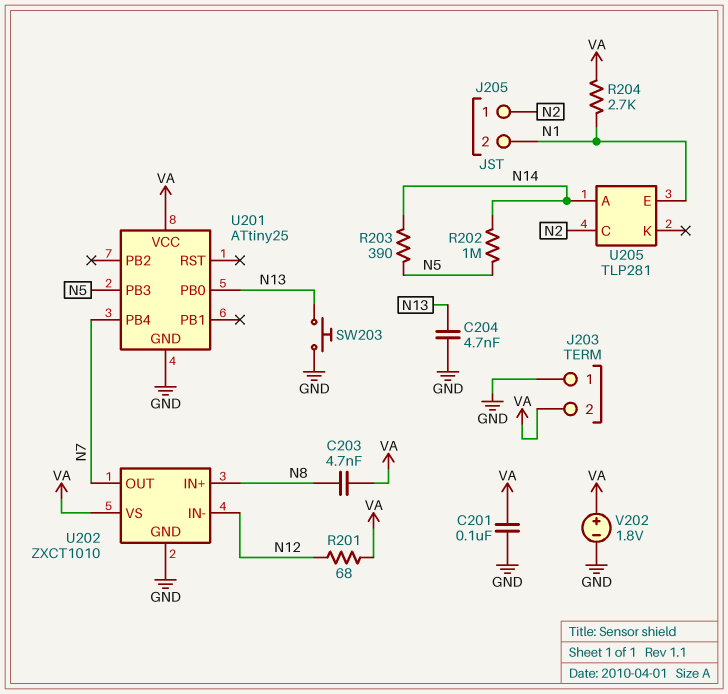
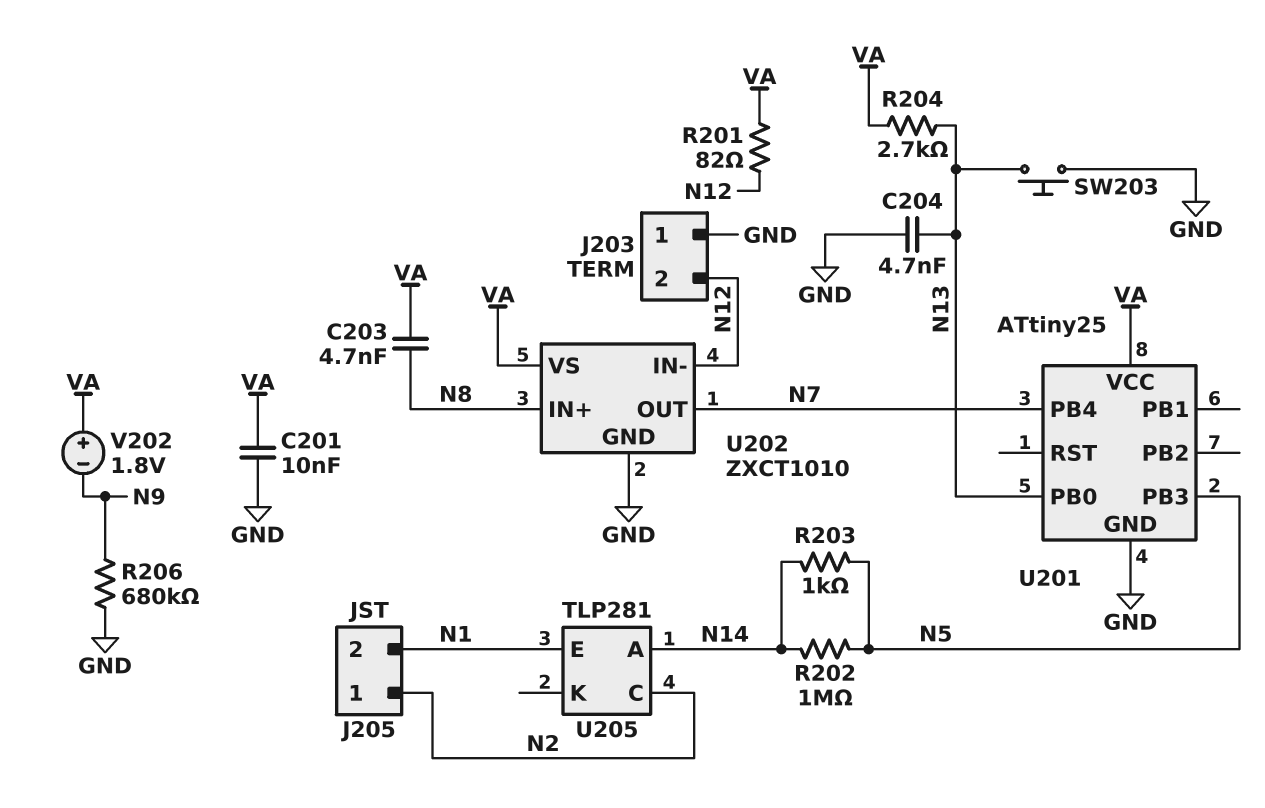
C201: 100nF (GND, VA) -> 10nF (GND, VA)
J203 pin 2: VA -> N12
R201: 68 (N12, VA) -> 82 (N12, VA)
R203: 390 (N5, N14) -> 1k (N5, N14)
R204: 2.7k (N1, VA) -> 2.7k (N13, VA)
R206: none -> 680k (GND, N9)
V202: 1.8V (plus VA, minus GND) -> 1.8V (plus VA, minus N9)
────
What you are asked to do: Reproduce exactly the lines from the one with "R201: 68 (N12, VA) -> 82 (N12, VA)" through the last line of the entries, keeping both of those lines and nothing else.

Your response:
R201: 68 (N12, VA) -> 82 (N12, VA)
R203: 390 (N5, N14) -> 1k (N5, N14)
R204: 2.7k (N1, VA) -> 2.7k (N13, VA)
R206: none -> 680k (GND, N9)
V202: 1.8V (plus VA, minus GND) -> 1.8V (plus VA, minus N9)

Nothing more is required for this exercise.